** INFORMATION GIVEN follows **

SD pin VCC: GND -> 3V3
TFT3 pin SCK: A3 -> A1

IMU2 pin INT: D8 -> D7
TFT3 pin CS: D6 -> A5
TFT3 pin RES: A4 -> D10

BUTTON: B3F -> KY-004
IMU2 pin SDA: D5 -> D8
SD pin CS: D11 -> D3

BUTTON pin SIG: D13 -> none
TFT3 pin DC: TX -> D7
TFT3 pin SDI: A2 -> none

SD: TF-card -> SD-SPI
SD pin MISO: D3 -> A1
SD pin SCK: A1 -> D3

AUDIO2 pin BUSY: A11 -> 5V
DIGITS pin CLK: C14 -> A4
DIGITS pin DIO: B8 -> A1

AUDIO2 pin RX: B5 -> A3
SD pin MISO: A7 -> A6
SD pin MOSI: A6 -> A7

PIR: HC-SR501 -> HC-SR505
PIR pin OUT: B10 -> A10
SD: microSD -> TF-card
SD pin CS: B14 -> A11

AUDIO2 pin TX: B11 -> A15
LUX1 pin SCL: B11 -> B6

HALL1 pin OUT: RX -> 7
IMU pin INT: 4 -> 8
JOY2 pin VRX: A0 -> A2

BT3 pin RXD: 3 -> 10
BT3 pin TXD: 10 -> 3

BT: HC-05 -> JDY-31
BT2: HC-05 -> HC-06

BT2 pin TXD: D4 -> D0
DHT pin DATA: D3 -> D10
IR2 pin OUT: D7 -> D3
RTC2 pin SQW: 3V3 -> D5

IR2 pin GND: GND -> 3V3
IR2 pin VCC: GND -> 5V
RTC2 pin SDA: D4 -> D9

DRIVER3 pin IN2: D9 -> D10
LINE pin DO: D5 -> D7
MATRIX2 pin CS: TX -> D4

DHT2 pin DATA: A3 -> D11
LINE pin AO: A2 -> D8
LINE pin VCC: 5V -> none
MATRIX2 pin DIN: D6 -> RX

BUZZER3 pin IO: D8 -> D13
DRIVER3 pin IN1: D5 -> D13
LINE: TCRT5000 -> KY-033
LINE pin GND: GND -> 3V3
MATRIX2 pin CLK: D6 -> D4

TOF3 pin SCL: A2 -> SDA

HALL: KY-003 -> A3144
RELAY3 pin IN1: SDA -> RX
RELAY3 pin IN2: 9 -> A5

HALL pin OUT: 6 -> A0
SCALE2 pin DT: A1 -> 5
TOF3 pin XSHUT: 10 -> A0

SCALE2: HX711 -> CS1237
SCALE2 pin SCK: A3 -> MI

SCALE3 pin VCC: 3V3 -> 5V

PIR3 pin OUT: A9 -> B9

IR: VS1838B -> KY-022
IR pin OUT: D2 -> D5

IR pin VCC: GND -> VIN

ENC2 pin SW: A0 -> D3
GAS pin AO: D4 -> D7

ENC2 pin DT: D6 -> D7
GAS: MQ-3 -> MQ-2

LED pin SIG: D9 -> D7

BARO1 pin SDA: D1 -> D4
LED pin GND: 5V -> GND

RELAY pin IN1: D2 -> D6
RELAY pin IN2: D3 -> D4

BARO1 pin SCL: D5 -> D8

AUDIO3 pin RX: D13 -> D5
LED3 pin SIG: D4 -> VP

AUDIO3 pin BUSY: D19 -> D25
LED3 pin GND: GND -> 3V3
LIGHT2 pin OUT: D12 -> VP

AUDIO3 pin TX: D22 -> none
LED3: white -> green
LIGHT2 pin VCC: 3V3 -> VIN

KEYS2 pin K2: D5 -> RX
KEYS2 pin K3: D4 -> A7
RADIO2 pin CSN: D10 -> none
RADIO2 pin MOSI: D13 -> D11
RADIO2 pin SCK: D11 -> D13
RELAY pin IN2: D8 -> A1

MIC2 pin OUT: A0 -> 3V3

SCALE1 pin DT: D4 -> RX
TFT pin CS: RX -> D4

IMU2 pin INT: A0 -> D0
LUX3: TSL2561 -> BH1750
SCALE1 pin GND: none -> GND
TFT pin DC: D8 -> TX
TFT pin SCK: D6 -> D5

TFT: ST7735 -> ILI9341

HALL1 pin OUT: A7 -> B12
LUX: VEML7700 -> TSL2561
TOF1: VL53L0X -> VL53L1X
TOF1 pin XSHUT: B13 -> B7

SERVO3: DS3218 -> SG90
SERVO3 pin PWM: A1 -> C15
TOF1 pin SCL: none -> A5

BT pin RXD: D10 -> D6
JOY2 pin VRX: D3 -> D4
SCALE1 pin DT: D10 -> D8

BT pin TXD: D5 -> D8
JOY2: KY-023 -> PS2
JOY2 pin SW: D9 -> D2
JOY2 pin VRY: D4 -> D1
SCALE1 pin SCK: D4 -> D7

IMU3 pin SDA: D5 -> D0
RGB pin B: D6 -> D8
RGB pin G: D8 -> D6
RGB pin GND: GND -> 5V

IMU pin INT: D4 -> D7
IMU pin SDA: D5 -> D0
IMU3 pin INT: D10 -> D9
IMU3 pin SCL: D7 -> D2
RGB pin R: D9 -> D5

** End of INFORMATION GIVEN **

#### [TASK ITEM]
The lines above from the one containing "AUDIO2 pin RX: B5 -> A3" through the one containing "ENC2 pin SW: A0 -> D3" are to be set down exactly, and no others.

#### [EXERCISE OUTPUT]
AUDIO2 pin RX: B5 -> A3
SD pin MISO: A7 -> A6
SD pin MOSI: A6 -> A7

PIR: HC-SR501 -> HC-SR505
PIR pin OUT: B10 -> A10
SD: microSD -> TF-card
SD pin CS: B14 -> A11

AUDIO2 pin TX: B11 -> A15
LUX1 pin SCL: B11 -> B6

HALL1 pin OUT: RX -> 7
IMU pin INT: 4 -> 8
JOY2 pin VRX: A0 -> A2

BT3 pin RXD: 3 -> 10
BT3 pin TXD: 10 -> 3

BT: HC-05 -> JDY-31
BT2: HC-05 -> HC-06

BT2 pin TXD: D4 -> D0
DHT pin DATA: D3 -> D10
IR2 pin OUT: D7 -> D3
RTC2 pin SQW: 3V3 -> D5

IR2 pin GND: GND -> 3V3
IR2 pin VCC: GND -> 5V
RTC2 pin SDA: D4 -> D9

DRIVER3 pin IN2: D9 -> D10
LINE pin DO: D5 -> D7
MATRIX2 pin CS: TX -> D4

DHT2 pin DATA: A3 -> D11
LINE pin AO: A2 -> D8
LINE pin VCC: 5V -> none
MATRIX2 pin DIN: D6 -> RX

BUZZER3 pin IO: D8 -> D13
DRIVER3 pin IN1: D5 -> D13
LINE: TCRT5000 -> KY-033
LINE pin GND: GND -> 3V3
MATRIX2 pin CLK: D6 -> D4

TOF3 pin SCL: A2 -> SDA

HALL: KY-003 -> A3144
RELAY3 pin IN1: SDA -> RX
RELAY3 pin IN2: 9 -> A5

HALL pin OUT: 6 -> A0
SCALE2 pin DT: A1 -> 5
TOF3 pin XSHUT: 10 -> A0

SCALE2: HX711 -> CS1237
SCALE2 pin SCK: A3 -> MI

SCALE3 pin VCC: 3V3 -> 5V

PIR3 pin OUT: A9 -> B9

IR: VS1838B -> KY-022
IR pin OUT: D2 -> D5

IR pin VCC: GND -> VIN

ENC2 pin SW: A0 -> D3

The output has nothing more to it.